Segment Open

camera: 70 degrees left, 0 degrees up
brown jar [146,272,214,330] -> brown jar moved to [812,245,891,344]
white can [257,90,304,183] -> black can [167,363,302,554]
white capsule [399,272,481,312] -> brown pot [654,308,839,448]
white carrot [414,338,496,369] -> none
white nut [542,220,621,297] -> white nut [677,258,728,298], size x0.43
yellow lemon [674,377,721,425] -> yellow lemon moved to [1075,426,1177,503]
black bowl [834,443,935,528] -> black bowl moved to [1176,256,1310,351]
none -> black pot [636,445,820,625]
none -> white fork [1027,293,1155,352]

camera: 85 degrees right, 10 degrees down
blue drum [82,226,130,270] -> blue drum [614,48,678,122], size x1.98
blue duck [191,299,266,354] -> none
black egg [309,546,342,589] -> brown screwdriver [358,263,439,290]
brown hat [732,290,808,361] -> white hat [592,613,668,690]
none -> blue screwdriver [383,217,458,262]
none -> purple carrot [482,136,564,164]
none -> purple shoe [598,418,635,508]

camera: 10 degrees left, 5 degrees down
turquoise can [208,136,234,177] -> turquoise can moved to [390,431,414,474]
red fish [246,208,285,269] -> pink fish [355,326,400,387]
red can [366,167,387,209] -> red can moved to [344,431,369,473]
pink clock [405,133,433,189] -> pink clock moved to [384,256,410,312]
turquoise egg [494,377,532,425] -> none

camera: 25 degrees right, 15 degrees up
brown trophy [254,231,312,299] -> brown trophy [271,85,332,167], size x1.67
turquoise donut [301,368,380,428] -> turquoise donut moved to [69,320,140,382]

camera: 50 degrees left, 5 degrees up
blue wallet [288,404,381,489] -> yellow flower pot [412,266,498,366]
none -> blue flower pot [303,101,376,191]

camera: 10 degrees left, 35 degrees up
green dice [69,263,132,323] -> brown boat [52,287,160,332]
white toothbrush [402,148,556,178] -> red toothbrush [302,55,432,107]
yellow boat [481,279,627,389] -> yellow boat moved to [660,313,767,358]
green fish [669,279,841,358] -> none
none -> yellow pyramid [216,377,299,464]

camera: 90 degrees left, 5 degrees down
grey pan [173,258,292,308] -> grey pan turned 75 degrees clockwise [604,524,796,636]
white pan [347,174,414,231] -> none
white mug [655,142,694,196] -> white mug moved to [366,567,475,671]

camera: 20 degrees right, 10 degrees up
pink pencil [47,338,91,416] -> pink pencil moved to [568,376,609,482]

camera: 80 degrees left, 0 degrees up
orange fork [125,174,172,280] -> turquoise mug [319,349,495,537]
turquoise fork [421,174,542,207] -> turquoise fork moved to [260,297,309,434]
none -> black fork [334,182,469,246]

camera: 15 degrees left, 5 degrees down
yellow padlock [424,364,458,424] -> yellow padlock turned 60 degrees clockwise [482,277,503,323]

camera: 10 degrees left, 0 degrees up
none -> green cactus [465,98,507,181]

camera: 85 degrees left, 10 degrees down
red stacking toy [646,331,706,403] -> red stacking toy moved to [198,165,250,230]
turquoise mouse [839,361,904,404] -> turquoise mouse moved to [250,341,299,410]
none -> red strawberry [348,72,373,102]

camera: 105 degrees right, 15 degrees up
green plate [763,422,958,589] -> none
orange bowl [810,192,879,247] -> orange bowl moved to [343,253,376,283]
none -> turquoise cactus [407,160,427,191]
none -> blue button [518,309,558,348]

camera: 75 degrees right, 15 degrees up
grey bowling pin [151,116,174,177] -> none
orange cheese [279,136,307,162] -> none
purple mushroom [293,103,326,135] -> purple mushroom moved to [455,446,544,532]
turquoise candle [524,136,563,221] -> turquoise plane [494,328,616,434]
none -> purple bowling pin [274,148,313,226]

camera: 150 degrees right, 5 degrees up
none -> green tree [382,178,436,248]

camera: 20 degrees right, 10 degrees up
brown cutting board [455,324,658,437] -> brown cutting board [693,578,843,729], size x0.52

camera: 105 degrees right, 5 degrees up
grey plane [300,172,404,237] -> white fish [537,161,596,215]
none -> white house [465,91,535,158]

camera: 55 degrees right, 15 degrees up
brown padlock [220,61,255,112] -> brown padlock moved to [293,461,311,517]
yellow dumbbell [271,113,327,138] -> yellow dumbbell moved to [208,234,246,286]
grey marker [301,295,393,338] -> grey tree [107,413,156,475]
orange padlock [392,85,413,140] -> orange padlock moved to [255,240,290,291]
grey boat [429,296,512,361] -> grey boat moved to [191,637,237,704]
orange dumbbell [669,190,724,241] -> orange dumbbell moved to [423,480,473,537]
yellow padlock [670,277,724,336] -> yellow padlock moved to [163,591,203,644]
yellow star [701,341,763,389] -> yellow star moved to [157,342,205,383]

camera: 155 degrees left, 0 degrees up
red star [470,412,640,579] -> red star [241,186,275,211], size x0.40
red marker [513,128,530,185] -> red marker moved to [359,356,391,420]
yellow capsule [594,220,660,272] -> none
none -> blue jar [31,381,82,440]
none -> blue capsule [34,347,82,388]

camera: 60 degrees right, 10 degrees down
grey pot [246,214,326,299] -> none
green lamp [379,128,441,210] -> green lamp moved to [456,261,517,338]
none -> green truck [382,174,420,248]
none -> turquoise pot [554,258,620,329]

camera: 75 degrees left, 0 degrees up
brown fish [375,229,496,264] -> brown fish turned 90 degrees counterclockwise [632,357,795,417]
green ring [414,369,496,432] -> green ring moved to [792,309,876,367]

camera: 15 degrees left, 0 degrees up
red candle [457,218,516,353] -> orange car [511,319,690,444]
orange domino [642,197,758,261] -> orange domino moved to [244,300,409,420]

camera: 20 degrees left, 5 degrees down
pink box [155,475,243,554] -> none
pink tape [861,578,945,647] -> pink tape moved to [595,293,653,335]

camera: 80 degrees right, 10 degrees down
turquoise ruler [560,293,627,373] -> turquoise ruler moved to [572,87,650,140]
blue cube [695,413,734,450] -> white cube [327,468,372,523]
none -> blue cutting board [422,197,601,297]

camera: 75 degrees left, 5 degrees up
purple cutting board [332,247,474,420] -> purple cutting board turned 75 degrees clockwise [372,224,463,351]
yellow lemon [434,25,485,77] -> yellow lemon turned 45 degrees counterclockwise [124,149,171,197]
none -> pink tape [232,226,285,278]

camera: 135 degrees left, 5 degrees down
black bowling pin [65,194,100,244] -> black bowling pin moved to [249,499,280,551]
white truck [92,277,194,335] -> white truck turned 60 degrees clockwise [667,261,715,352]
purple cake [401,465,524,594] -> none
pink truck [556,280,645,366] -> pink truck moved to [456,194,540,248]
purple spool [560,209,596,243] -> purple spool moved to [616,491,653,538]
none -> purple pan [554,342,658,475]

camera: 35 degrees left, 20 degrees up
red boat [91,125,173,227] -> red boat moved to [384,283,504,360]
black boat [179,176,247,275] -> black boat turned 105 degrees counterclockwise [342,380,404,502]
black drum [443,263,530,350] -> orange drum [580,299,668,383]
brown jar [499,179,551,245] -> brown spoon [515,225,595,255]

Segment Closed

**Exercise aim**
Reproduce word for word the material above, starting with the line that has "none -> blue flower pot [303,101,376,191]" and stopping after the line that has "grey bowling pin [151,116,174,177] -> none".

**Task response**
none -> blue flower pot [303,101,376,191]

camera: 10 degrees left, 35 degrees up
green dice [69,263,132,323] -> brown boat [52,287,160,332]
white toothbrush [402,148,556,178] -> red toothbrush [302,55,432,107]
yellow boat [481,279,627,389] -> yellow boat moved to [660,313,767,358]
green fish [669,279,841,358] -> none
none -> yellow pyramid [216,377,299,464]

camera: 90 degrees left, 5 degrees down
grey pan [173,258,292,308] -> grey pan turned 75 degrees clockwise [604,524,796,636]
white pan [347,174,414,231] -> none
white mug [655,142,694,196] -> white mug moved to [366,567,475,671]

camera: 20 degrees right, 10 degrees up
pink pencil [47,338,91,416] -> pink pencil moved to [568,376,609,482]

camera: 80 degrees left, 0 degrees up
orange fork [125,174,172,280] -> turquoise mug [319,349,495,537]
turquoise fork [421,174,542,207] -> turquoise fork moved to [260,297,309,434]
none -> black fork [334,182,469,246]

camera: 15 degrees left, 5 degrees down
yellow padlock [424,364,458,424] -> yellow padlock turned 60 degrees clockwise [482,277,503,323]

camera: 10 degrees left, 0 degrees up
none -> green cactus [465,98,507,181]

camera: 85 degrees left, 10 degrees down
red stacking toy [646,331,706,403] -> red stacking toy moved to [198,165,250,230]
turquoise mouse [839,361,904,404] -> turquoise mouse moved to [250,341,299,410]
none -> red strawberry [348,72,373,102]

camera: 105 degrees right, 15 degrees up
green plate [763,422,958,589] -> none
orange bowl [810,192,879,247] -> orange bowl moved to [343,253,376,283]
none -> turquoise cactus [407,160,427,191]
none -> blue button [518,309,558,348]

camera: 75 degrees right, 15 degrees up
grey bowling pin [151,116,174,177] -> none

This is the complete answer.